*** Opening of EXCERPTED RECORDS ***

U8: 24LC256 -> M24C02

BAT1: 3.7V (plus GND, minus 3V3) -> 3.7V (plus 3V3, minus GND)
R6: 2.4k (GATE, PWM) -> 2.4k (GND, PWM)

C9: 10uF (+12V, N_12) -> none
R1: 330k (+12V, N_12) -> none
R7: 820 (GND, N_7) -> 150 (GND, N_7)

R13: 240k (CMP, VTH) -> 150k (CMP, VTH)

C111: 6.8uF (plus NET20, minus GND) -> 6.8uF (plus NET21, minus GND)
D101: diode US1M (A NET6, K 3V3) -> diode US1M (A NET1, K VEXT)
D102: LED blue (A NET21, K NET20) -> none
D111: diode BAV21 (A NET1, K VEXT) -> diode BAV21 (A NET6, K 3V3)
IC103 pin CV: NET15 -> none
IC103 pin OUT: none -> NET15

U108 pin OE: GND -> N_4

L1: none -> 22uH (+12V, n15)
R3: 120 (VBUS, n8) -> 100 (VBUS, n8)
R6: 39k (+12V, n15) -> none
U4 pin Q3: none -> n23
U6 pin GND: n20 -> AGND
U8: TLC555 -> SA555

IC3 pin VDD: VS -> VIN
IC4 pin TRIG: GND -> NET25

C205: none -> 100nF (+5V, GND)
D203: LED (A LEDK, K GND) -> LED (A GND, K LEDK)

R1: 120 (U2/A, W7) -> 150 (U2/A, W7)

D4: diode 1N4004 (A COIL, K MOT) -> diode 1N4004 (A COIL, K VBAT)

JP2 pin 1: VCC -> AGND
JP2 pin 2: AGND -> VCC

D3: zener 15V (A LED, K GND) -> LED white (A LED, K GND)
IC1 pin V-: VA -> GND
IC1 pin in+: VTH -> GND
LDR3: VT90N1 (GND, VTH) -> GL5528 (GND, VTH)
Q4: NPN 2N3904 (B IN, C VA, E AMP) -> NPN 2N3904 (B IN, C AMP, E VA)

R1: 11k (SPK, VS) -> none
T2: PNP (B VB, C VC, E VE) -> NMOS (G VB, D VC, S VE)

*** Close of EXCERPTED RECORDS ***

TASK TO COMPLETE: Begin with the line holding "LDR3: VT90N1 (GND, VTH) -> GL5528 (GND, VTH)" and end with the last line of the material. Copy all of them exactly.

EXERCISE SOLUTION:
LDR3: VT90N1 (GND, VTH) -> GL5528 (GND, VTH)
Q4: NPN 2N3904 (B IN, C VA, E AMP) -> NPN 2N3904 (B IN, C AMP, E VA)

R1: 11k (SPK, VS) -> none
T2: PNP (B VB, C VC, E VE) -> NMOS (G VB, D VC, S VE)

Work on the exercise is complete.